(EXCERPTED RECORDS)

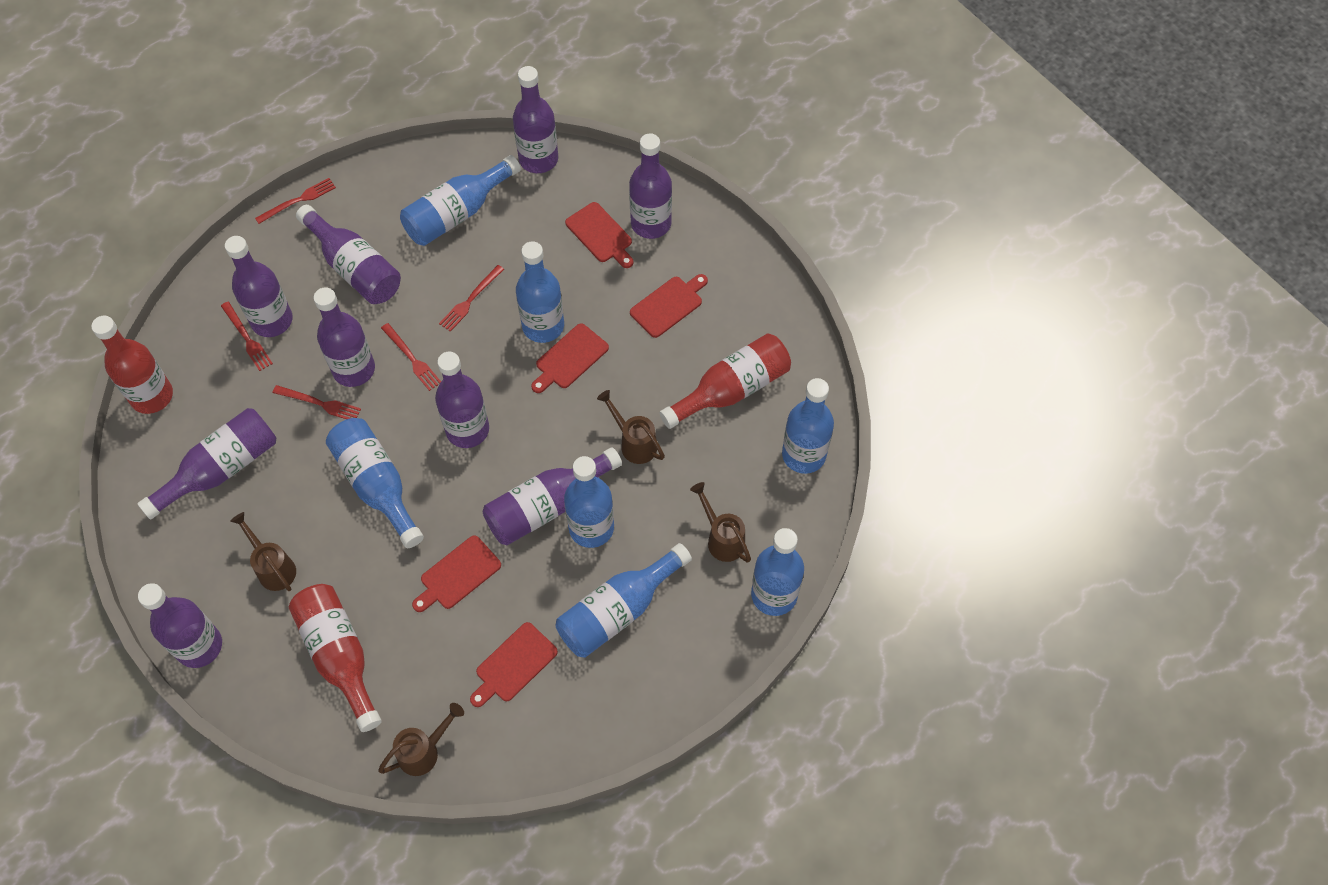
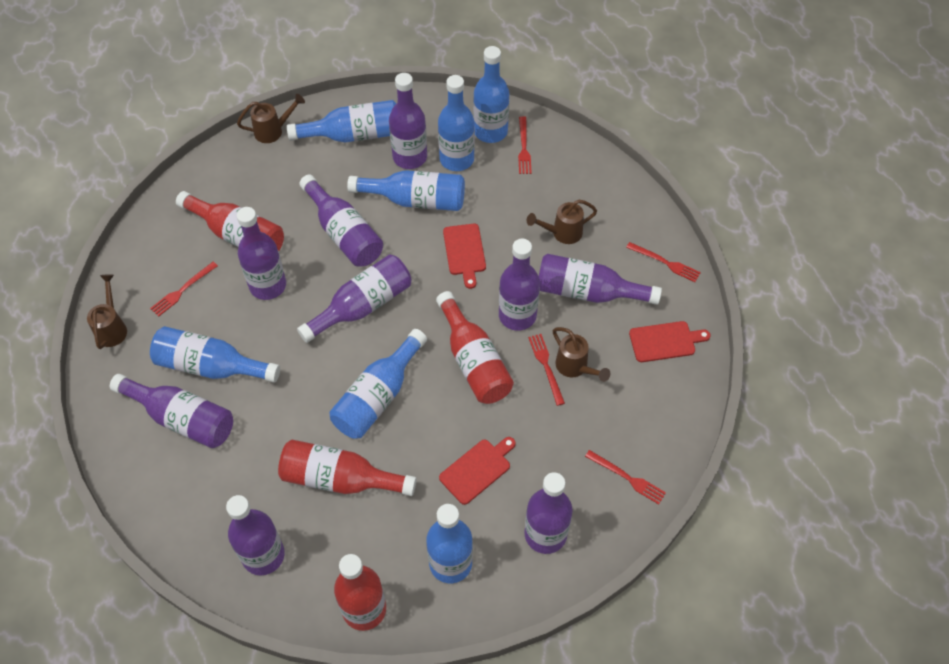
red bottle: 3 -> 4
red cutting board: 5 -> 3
==
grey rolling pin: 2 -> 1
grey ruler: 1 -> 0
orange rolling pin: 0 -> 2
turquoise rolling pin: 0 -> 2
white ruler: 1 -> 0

(WHAT TO PRODUCE) Please find, in the entries above, every line where "rolling" occurs, and copy it.

(REPLY TO THE TASK)
grey rolling pin: 2 -> 1
orange rolling pin: 0 -> 2
turquoise rolling pin: 0 -> 2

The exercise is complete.